Extracted material Block Start
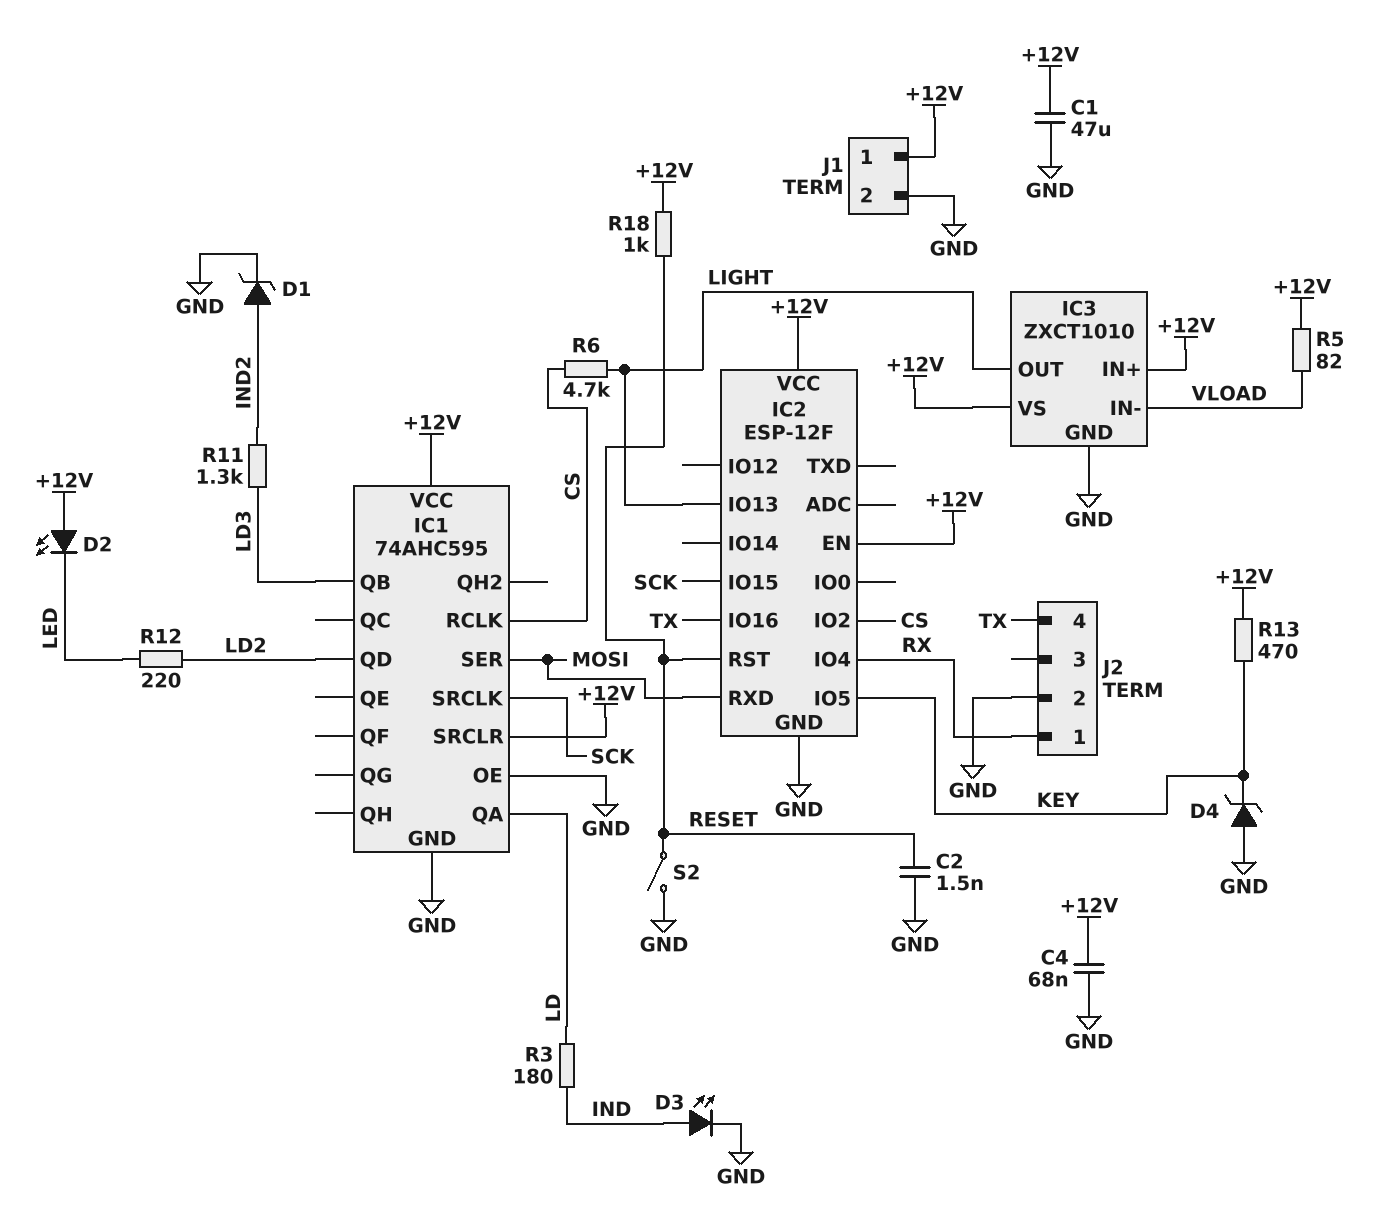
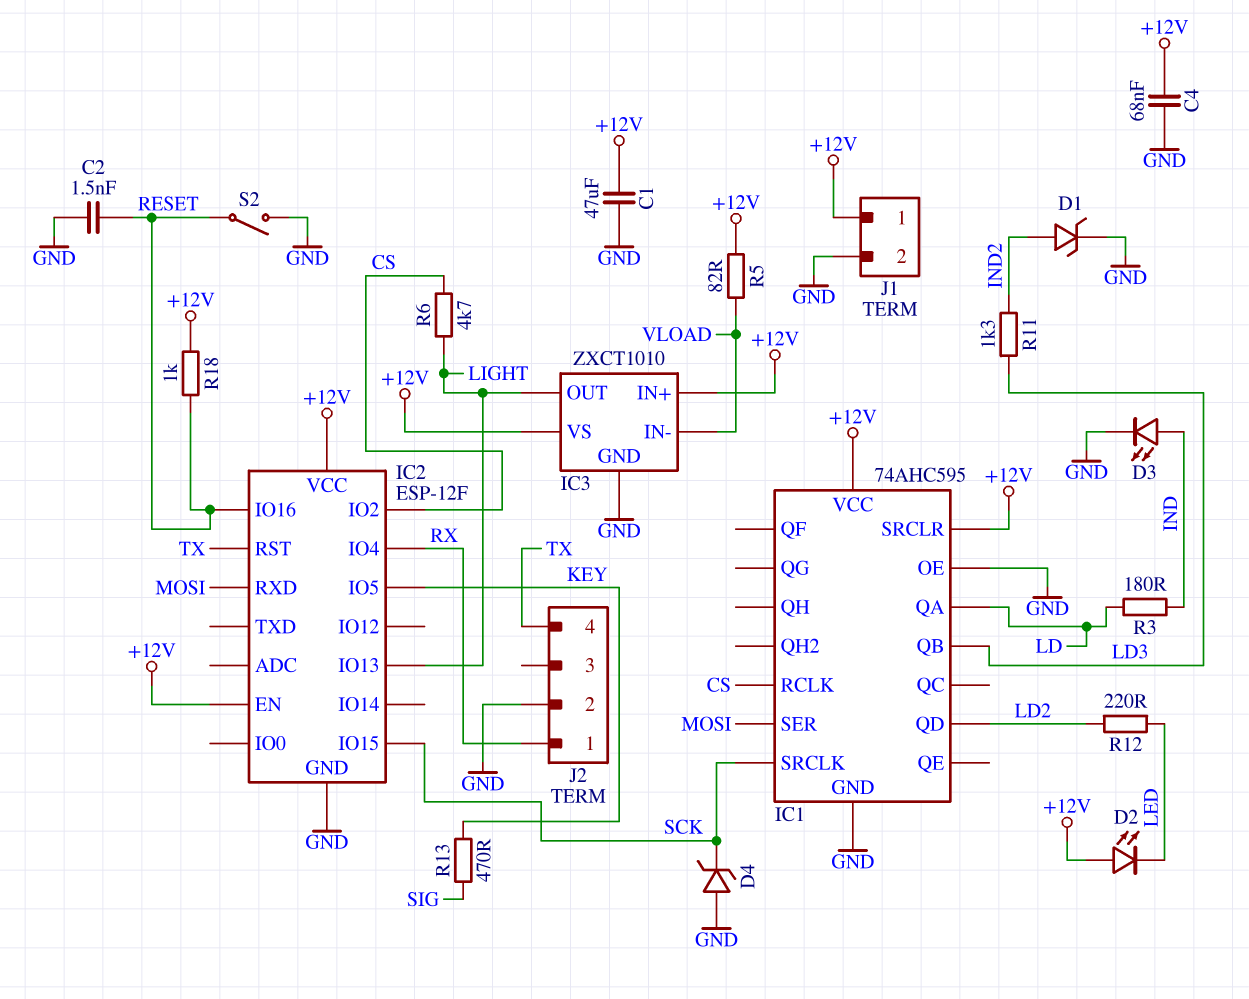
D4: zener (A GND, K KEY) -> zener (A GND, K SCK)
IC2 pin IO16: TX -> RESET
IC2 pin RST: RESET -> TX
R13: 470 (+12V, KEY) -> 470 (KEY, SIG)

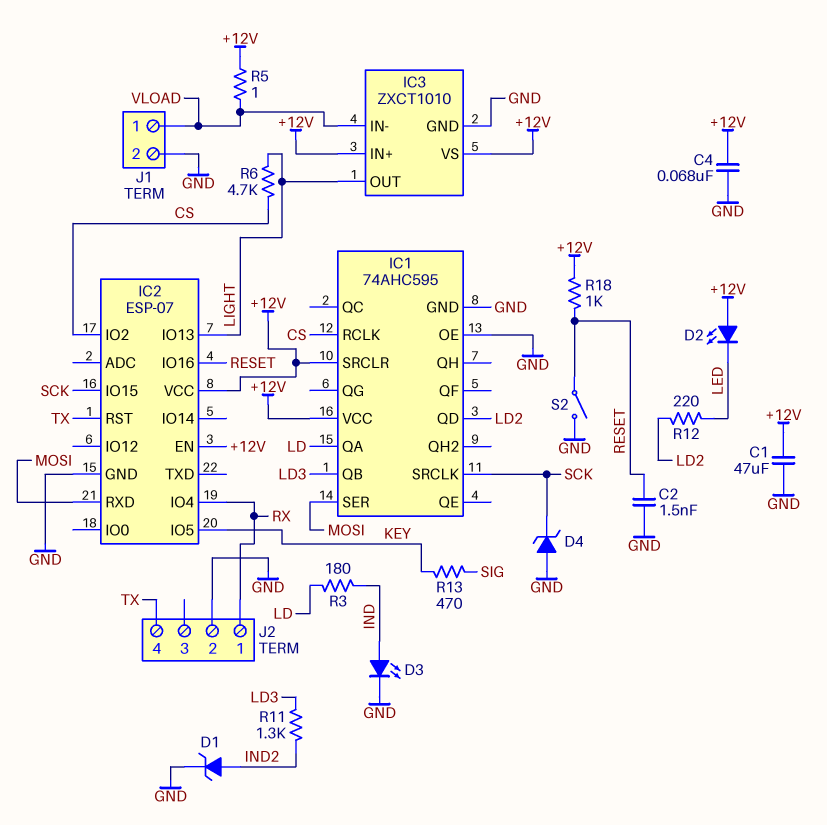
IC2: ESP-12F -> ESP-07
J1 pin 1: +12V -> VLOAD
R5: 82 (+12V, VLOAD) -> 1 (+12V, VLOAD)

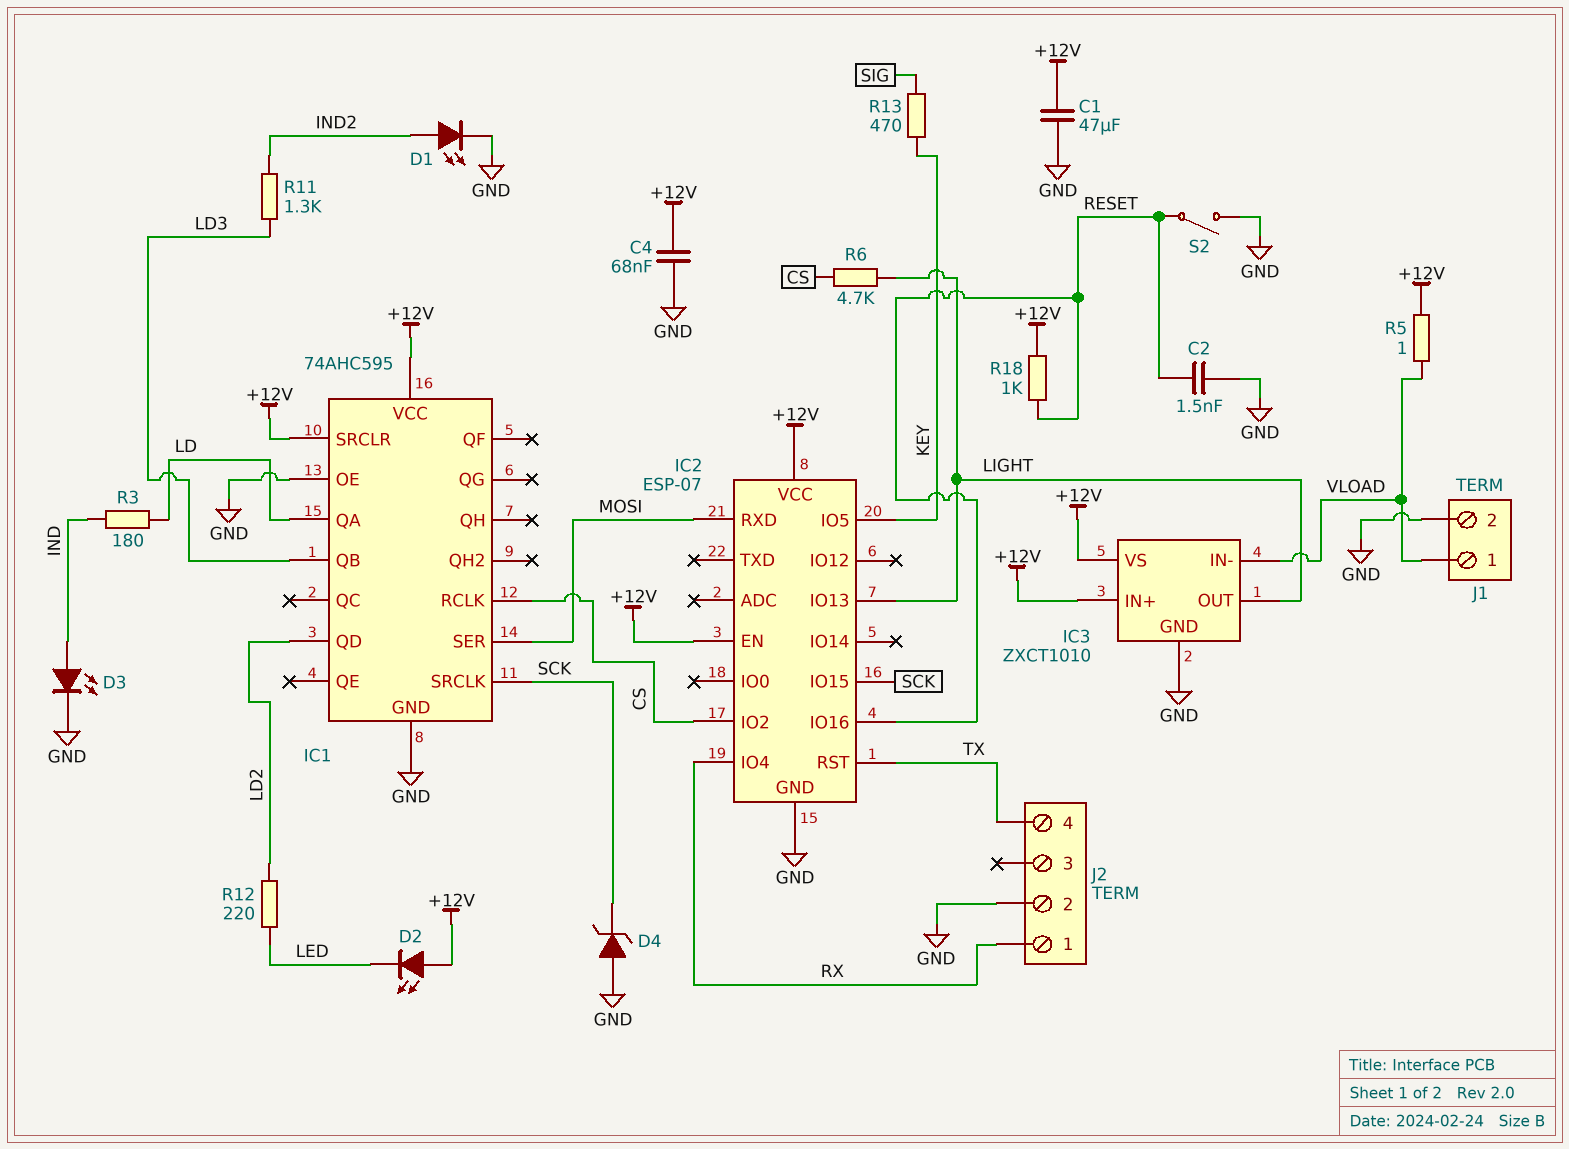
D1: zener (A IND2, K GND) -> LED (A IND2, K GND)

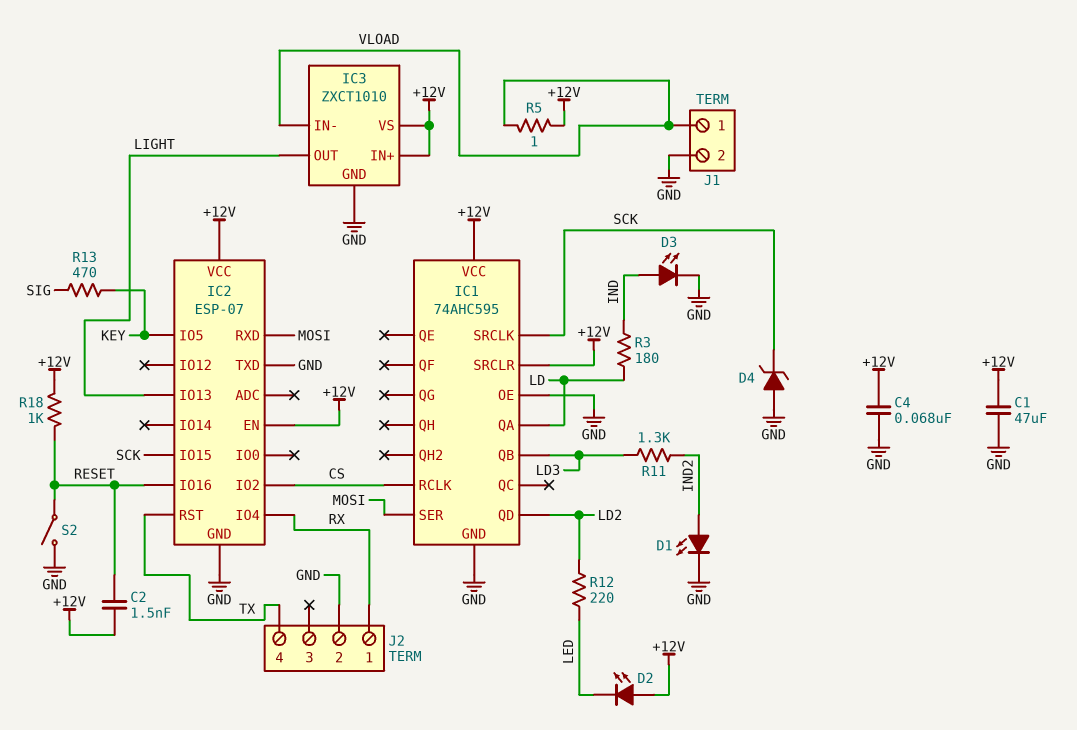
C2: 1.5nF (GND, RESET) -> 1.5nF (+12V, RESET)
IC2 pin TXD: none -> GND
R6: 4.7k (CS, LIGHT) -> none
Extracted material Block End
• **What this task involves**: When you repeat the data, keep it exact and drop every picture.

• **Answer to this problem**:
D4: zener (A GND, K KEY) -> zener (A GND, K SCK)
IC2 pin IO16: TX -> RESET
IC2 pin RST: RESET -> TX
R13: 470 (+12V, KEY) -> 470 (KEY, SIG)

IC2: ESP-12F -> ESP-07
J1 pin 1: +12V -> VLOAD
R5: 82 (+12V, VLOAD) -> 1 (+12V, VLOAD)

D1: zener (A IND2, K GND) -> LED (A IND2, K GND)

C2: 1.5nF (GND, RESET) -> 1.5nF (+12V, RESET)
IC2 pin TXD: none -> GND
R6: 4.7k (CS, LIGHT) -> none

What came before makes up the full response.